----- Exercise material
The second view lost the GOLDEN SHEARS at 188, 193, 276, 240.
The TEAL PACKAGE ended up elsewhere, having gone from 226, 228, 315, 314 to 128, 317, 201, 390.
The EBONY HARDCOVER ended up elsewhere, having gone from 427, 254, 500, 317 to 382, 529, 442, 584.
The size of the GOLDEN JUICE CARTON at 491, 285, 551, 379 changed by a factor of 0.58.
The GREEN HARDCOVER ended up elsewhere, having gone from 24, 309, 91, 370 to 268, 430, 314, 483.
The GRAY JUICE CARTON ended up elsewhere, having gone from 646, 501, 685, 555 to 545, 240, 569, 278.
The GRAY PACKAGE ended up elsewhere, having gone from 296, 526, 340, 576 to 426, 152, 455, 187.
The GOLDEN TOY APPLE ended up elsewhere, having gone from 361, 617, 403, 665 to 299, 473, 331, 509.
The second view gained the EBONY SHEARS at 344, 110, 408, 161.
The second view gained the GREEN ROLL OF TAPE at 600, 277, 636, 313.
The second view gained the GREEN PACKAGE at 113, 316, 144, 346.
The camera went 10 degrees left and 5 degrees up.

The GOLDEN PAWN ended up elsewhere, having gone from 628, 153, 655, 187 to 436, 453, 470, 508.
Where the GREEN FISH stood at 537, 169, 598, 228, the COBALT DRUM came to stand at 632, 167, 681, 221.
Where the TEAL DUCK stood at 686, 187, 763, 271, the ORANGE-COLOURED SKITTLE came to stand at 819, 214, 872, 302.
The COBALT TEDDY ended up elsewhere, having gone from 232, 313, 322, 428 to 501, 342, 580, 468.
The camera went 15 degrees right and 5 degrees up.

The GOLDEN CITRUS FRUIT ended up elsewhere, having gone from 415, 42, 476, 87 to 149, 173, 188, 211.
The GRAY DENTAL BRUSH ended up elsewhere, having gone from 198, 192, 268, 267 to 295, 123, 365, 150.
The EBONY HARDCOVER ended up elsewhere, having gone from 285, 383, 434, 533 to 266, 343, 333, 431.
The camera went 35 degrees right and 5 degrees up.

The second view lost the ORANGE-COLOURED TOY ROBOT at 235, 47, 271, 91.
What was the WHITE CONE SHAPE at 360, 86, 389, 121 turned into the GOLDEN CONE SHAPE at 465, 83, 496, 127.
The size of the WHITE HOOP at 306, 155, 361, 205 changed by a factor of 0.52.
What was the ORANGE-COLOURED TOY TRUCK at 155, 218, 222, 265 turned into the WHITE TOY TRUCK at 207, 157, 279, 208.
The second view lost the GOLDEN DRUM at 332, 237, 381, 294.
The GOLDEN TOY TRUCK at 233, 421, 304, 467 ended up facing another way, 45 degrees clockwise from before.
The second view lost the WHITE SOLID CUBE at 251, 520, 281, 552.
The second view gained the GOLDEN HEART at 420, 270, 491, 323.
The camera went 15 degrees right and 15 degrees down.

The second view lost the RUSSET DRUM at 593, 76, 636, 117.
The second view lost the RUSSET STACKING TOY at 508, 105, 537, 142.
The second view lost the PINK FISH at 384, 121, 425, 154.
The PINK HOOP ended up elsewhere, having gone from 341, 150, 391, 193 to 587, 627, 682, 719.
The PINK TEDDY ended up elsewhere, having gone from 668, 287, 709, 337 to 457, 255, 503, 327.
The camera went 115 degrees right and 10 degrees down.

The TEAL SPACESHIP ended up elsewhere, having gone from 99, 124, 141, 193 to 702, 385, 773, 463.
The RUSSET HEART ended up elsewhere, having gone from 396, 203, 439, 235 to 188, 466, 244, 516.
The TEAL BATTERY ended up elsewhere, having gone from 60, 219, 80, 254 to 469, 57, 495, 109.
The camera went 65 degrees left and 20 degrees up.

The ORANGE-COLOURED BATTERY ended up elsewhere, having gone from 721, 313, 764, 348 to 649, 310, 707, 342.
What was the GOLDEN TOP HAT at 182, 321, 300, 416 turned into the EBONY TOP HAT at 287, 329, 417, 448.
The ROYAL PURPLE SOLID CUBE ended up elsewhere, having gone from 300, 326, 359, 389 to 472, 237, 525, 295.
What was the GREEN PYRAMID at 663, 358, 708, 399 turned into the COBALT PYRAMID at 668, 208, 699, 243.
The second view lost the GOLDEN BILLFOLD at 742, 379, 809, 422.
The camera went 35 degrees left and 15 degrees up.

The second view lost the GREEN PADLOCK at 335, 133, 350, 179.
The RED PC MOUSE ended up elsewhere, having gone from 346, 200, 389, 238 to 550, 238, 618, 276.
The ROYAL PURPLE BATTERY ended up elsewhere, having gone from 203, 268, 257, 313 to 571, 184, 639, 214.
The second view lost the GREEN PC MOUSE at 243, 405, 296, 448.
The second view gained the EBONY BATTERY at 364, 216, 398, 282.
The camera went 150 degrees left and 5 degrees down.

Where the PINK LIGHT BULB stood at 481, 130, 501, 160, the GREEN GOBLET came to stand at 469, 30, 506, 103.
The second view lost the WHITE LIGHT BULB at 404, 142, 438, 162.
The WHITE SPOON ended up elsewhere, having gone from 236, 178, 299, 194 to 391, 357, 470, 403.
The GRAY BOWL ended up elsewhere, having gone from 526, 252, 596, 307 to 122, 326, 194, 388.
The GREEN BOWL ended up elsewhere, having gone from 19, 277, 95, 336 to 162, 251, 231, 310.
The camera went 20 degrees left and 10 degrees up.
----------
Retype, exactly and in full, the lines above from the one containing "The size of the GOLDEN" through the one containing "The second view gained the GREEN PACKAGE".

### Answer below
The size of the GOLDEN JUICE CARTON at 491, 285, 551, 379 changed by a factor of 0.58.
The GREEN HARDCOVER ended up elsewhere, having gone from 24, 309, 91, 370 to 268, 430, 314, 483.
The GRAY JUICE CARTON ended up elsewhere, having gone from 646, 501, 685, 555 to 545, 240, 569, 278.
The GRAY PACKAGE ended up elsewhere, having gone from 296, 526, 340, 576 to 426, 152, 455, 187.
The GOLDEN TOY APPLE ended up elsewhere, having gone from 361, 617, 403, 665 to 299, 473, 331, 509.
The second view gained the EBONY SHEARS at 344, 110, 408, 161.
The second view gained the GREEN ROLL OF TAPE at 600, 277, 636, 313.
The second view gained the GREEN PACKAGE at 113, 316, 144, 346.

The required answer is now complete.